### Provided records
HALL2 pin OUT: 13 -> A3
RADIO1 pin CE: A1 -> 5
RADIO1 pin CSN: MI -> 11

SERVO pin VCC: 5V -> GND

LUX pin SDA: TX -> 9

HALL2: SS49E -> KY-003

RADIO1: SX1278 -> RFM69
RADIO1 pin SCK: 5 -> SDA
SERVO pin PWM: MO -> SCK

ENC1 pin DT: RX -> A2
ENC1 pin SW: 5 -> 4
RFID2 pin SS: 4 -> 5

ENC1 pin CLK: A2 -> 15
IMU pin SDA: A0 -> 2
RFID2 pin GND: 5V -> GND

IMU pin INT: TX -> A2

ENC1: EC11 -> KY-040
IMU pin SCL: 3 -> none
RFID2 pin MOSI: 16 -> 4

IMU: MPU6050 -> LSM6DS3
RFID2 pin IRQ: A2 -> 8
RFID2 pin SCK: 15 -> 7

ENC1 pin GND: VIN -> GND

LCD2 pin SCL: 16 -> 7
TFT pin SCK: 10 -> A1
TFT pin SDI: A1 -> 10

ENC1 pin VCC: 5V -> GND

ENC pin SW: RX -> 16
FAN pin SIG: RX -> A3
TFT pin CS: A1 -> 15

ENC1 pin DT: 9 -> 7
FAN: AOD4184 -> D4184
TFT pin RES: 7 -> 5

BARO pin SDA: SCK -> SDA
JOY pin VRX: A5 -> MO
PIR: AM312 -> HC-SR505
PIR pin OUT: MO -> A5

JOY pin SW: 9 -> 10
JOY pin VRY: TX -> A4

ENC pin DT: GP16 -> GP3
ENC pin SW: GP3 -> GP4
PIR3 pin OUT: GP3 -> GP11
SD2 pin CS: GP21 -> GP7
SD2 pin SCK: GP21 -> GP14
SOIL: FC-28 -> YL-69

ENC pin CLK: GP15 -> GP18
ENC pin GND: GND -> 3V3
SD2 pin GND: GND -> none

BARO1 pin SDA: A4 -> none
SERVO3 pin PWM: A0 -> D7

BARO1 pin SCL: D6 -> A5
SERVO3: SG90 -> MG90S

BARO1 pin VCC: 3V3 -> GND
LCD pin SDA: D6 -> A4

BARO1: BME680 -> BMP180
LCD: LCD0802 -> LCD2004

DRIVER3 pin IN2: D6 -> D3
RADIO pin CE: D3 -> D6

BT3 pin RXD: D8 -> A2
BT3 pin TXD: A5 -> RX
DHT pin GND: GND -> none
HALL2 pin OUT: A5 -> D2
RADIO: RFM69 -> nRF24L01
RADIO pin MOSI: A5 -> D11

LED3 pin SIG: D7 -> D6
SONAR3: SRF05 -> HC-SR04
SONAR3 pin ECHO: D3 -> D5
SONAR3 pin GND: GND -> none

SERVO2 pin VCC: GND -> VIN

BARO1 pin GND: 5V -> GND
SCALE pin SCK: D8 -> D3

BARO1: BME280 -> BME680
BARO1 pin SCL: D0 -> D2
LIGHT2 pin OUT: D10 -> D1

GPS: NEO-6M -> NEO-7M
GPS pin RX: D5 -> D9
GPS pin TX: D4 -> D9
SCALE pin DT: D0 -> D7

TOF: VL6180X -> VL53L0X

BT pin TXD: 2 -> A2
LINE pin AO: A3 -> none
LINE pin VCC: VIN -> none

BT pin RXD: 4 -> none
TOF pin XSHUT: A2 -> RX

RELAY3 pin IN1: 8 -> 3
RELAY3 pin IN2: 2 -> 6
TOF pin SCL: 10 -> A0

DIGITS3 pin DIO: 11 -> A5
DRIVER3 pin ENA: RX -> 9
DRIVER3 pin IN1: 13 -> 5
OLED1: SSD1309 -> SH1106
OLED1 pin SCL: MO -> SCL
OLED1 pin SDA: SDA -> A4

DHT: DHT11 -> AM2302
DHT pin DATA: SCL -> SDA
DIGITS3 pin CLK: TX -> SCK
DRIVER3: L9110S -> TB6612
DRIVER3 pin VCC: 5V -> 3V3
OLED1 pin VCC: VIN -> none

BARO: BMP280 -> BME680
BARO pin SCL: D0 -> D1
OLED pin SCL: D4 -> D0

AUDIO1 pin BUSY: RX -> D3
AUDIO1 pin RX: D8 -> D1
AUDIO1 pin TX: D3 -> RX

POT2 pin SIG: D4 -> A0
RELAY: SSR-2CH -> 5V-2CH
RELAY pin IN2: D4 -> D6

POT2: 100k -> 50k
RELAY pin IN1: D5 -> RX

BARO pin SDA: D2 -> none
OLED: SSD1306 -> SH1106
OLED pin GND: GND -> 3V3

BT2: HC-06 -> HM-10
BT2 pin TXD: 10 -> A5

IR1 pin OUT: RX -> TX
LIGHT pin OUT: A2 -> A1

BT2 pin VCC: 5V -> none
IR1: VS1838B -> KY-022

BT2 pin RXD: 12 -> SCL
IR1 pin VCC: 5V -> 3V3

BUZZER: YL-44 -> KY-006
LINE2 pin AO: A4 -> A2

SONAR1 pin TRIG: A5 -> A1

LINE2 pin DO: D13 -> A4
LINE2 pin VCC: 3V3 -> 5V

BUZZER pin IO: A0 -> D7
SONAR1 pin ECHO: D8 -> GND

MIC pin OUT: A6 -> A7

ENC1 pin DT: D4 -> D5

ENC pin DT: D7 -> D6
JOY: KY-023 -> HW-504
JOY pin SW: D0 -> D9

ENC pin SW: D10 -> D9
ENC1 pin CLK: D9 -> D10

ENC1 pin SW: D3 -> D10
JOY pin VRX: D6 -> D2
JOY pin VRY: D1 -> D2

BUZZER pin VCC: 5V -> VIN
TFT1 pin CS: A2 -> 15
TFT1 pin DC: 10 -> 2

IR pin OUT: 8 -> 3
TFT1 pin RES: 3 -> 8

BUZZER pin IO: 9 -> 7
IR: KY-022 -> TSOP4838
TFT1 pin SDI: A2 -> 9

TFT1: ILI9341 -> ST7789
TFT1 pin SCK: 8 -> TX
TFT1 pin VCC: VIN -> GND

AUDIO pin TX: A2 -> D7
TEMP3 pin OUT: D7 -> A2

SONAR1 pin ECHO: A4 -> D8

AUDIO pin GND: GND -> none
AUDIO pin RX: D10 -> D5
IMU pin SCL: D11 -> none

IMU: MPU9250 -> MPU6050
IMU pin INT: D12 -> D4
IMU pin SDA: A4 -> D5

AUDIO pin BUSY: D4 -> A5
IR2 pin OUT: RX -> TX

### Assignment
Return the line that contains "IR1: VS1838B -> KY-022", along with every line after it in the data above, exactly and with nothing else.

### Solved problem
IR1: VS1838B -> KY-022

BT2 pin RXD: 12 -> SCL
IR1 pin VCC: 5V -> 3V3

BUZZER: YL-44 -> KY-006
LINE2 pin AO: A4 -> A2

SONAR1 pin TRIG: A5 -> A1

LINE2 pin DO: D13 -> A4
LINE2 pin VCC: 3V3 -> 5V

BUZZER pin IO: A0 -> D7
SONAR1 pin ECHO: D8 -> GND

MIC pin OUT: A6 -> A7

ENC1 pin DT: D4 -> D5

ENC pin DT: D7 -> D6
JOY: KY-023 -> HW-504
JOY pin SW: D0 -> D9

ENC pin SW: D10 -> D9
ENC1 pin CLK: D9 -> D10

ENC1 pin SW: D3 -> D10
JOY pin VRX: D6 -> D2
JOY pin VRY: D1 -> D2

BUZZER pin VCC: 5V -> VIN
TFT1 pin CS: A2 -> 15
TFT1 pin DC: 10 -> 2

IR pin OUT: 8 -> 3
TFT1 pin RES: 3 -> 8

BUZZER pin IO: 9 -> 7
IR: KY-022 -> TSOP4838
TFT1 pin SDI: A2 -> 9

TFT1: ILI9341 -> ST7789
TFT1 pin SCK: 8 -> TX
TFT1 pin VCC: VIN -> GND

AUDIO pin TX: A2 -> D7
TEMP3 pin OUT: D7 -> A2

SONAR1 pin ECHO: A4 -> D8

AUDIO pin GND: GND -> none
AUDIO pin RX: D10 -> D5
IMU pin SCL: D11 -> none

IMU: MPU9250 -> MPU6050
IMU pin INT: D12 -> D4
IMU pin SDA: A4 -> D5

AUDIO pin BUSY: D4 -> A5
IR2 pin OUT: RX -> TX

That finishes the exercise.